As you reproduce every line below, keep it exactly as written and leave out the images.

Segment Start: Input data

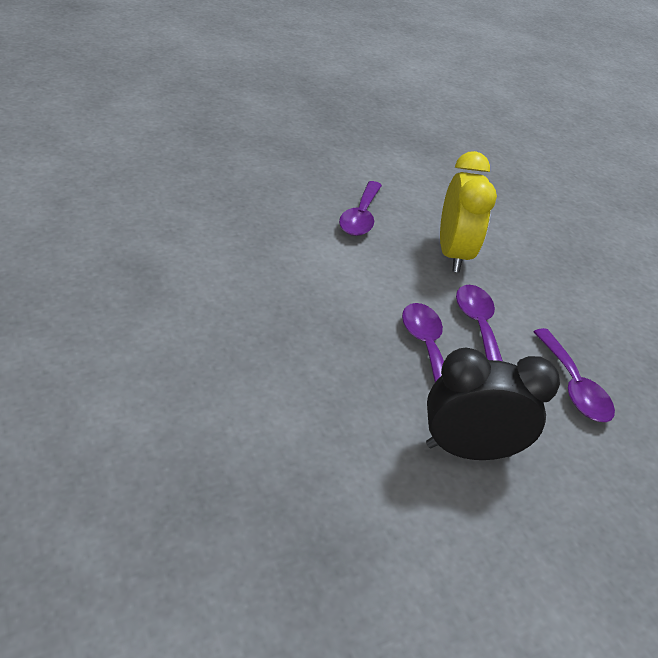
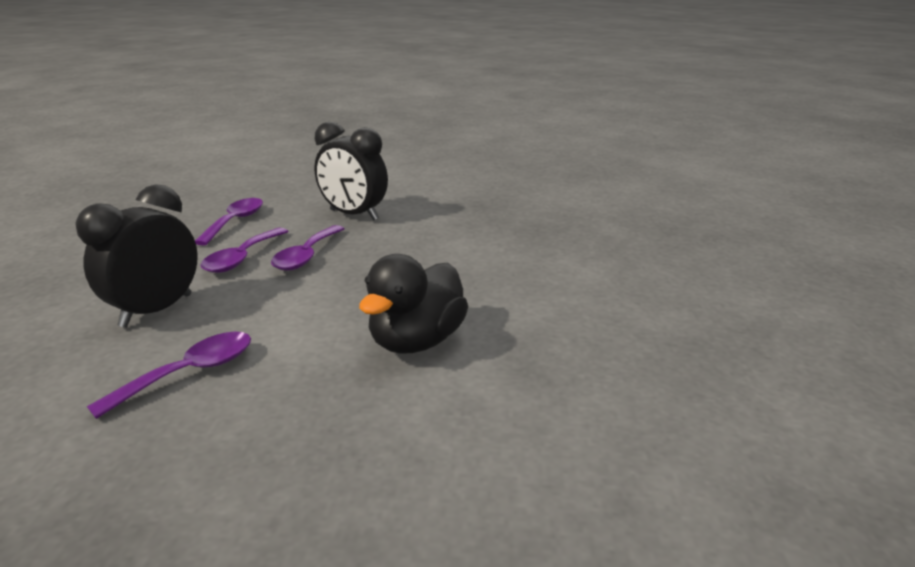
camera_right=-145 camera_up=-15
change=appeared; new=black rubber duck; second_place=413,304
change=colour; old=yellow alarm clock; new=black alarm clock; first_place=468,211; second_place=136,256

Segment End: Input data

* Solution to this task:
camera_right=-145 camera_up=-15
change=appeared; new=black rubber duck; second_place=413,304
change=colour; old=yellow alarm clock; new=black alarm clock; first_place=468,211; second_place=136,256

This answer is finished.